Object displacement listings
_ _ _ _

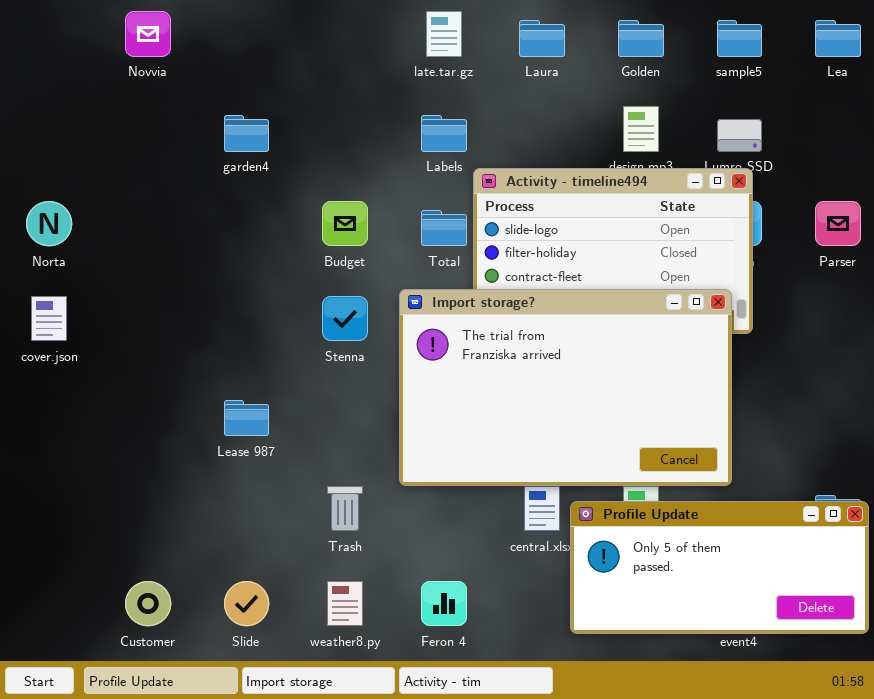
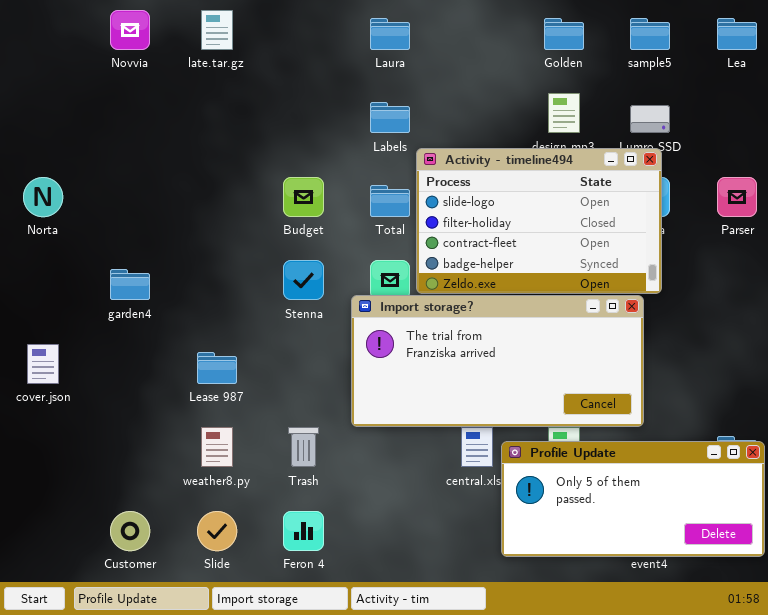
late.tar.gz: [426,11,462,57] -> [201,10,233,50], moved
Laura: [519,20,565,57] -> [370,18,410,50], moved
garden4: [224,115,269,152] -> [110,269,150,300], moved
Import storage?: [399,289,732,486] -> [351,295,644,427], resized
cover.json: [31,296,67,341] -> [27,344,59,384], moved
weather8.py: [327,581,363,626] -> [201,427,233,467], moved
Feron 4: [421,581,467,626] -> [283,511,324,551], moved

_ _ _ _

From the first line to the last, copy the records above exactly and drop any pictures.

**COMPLETED EXERCISE:**
late.tar.gz: [426,11,462,57] -> [201,10,233,50], moved
Laura: [519,20,565,57] -> [370,18,410,50], moved
garden4: [224,115,269,152] -> [110,269,150,300], moved
Import storage?: [399,289,732,486] -> [351,295,644,427], resized
cover.json: [31,296,67,341] -> [27,344,59,384], moved
weather8.py: [327,581,363,626] -> [201,427,233,467], moved
Feron 4: [421,581,467,626] -> [283,511,324,551], moved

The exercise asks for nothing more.